### What to do
From the material below, reproduce exactly the stretch of lines that begins with the line holding "black arrow: (157, 30)" and ends with the line holding "pink square: (83, 77) -> (70, 110), moved", skipping the pictures.
═══ Supplied data ═══
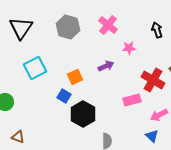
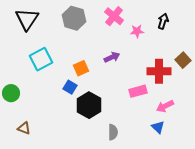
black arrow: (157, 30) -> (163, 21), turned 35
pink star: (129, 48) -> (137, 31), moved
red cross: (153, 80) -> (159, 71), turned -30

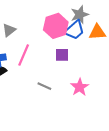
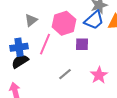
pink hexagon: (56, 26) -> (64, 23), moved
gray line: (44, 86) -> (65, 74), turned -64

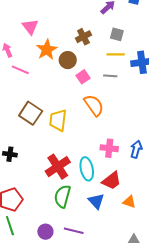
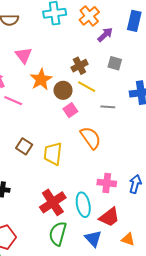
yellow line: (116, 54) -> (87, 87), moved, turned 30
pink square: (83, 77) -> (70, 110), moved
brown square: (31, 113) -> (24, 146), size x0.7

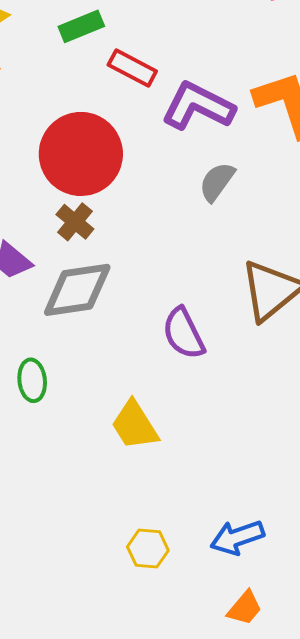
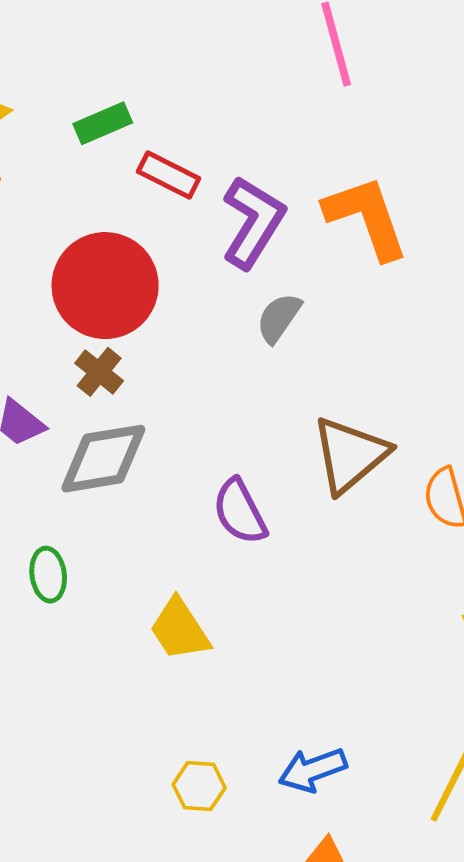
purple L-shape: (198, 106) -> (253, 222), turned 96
═══
═══ Supplied data ═══
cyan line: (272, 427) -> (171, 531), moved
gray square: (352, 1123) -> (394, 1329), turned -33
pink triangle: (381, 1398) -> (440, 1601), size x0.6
═══
═══ Supplied data ═══
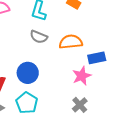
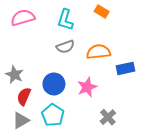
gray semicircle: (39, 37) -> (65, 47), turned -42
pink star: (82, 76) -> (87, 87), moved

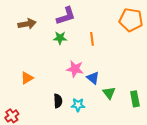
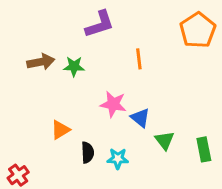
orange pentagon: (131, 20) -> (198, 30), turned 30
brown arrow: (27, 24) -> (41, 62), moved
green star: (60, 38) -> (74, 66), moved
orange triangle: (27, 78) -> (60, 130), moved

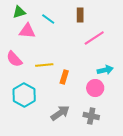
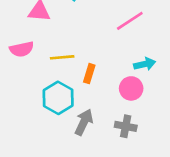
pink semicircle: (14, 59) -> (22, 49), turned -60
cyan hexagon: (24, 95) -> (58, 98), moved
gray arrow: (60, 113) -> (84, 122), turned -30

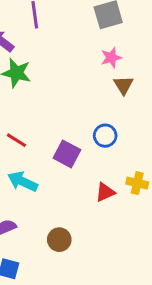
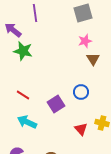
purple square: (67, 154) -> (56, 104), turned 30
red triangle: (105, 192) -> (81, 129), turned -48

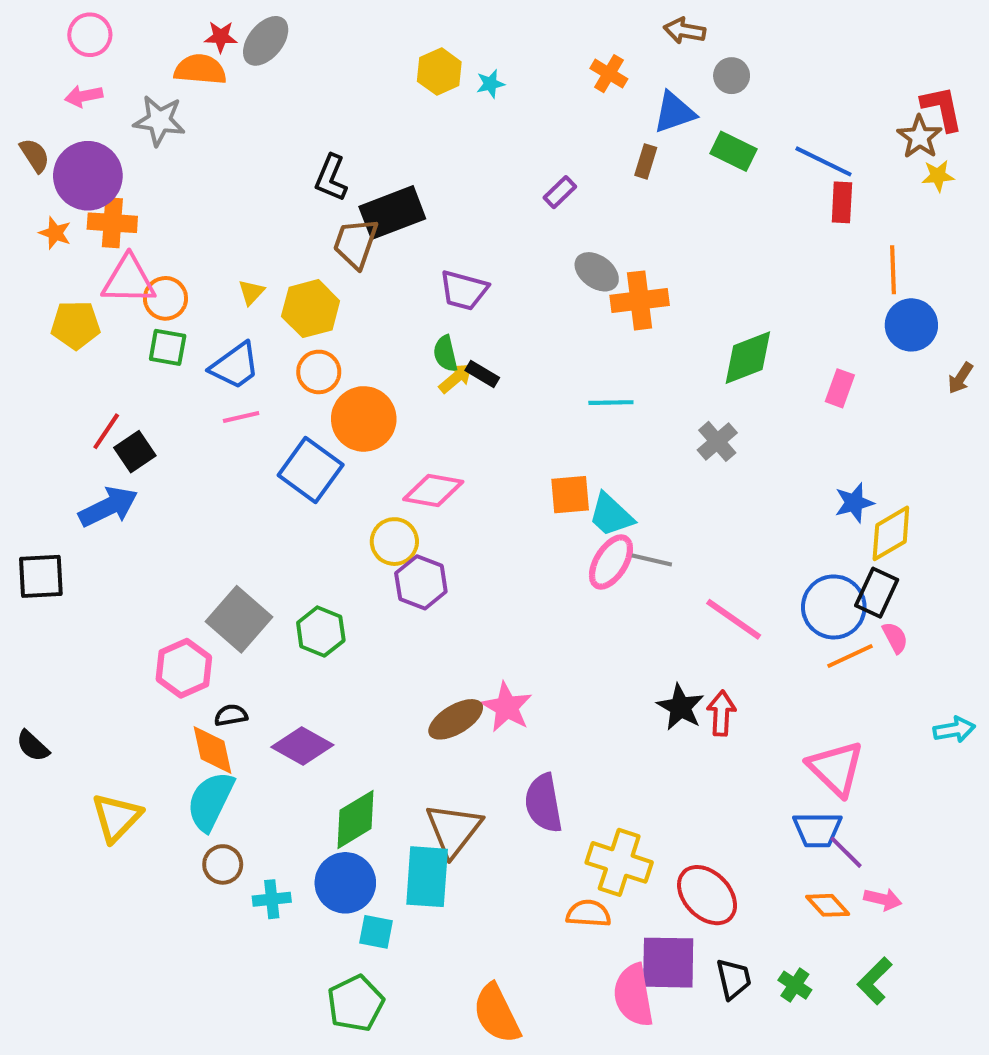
═══
### Task response
black arrow: (157, 30) -> (163, 21), turned 35
pink star: (129, 48) -> (137, 31), moved
red cross: (153, 80) -> (159, 71), turned -30

pink hexagon: (56, 26) -> (64, 23), moved
gray line: (44, 86) -> (65, 74), turned -64

yellow line: (116, 54) -> (87, 87), moved, turned 30
pink square: (83, 77) -> (70, 110), moved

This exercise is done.